Pull out every line below that holds the word "VBUS".
(Beginning of THE RECORDS)
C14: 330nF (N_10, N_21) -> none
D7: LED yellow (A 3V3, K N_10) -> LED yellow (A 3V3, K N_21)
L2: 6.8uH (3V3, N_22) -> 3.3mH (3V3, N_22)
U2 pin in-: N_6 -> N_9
(End of THE RECORDS)
(Beginning of THE RECORDS)
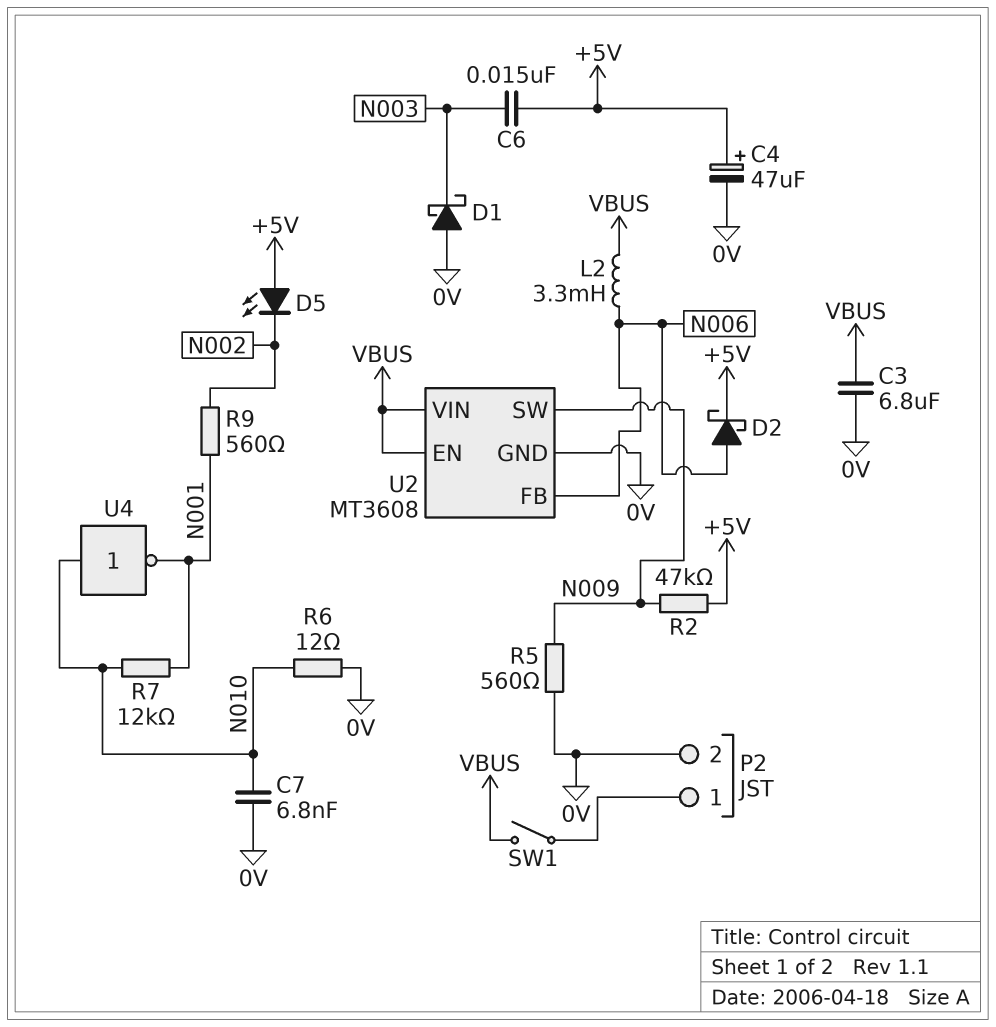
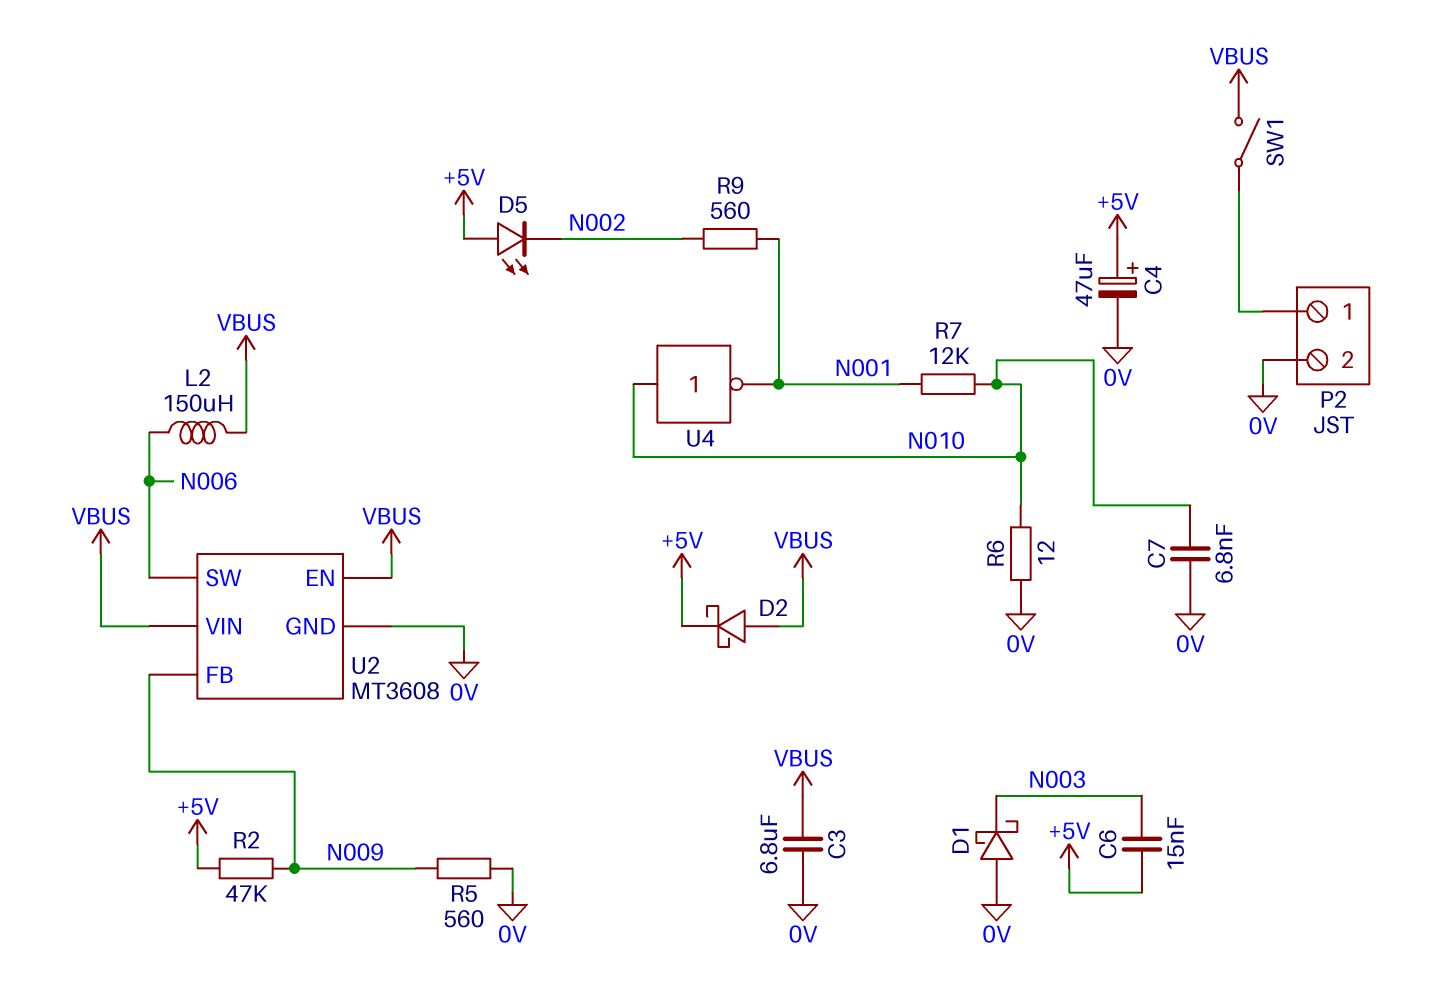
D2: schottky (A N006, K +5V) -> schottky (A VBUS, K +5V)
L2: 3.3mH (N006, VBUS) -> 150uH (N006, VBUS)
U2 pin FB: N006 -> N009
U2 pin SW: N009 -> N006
(End of THE RECORDS)
RESPONSE:
D2: schottky (A N006, K +5V) -> schottky (A VBUS, K +5V)
L2: 3.3mH (N006, VBUS) -> 150uH (N006, VBUS)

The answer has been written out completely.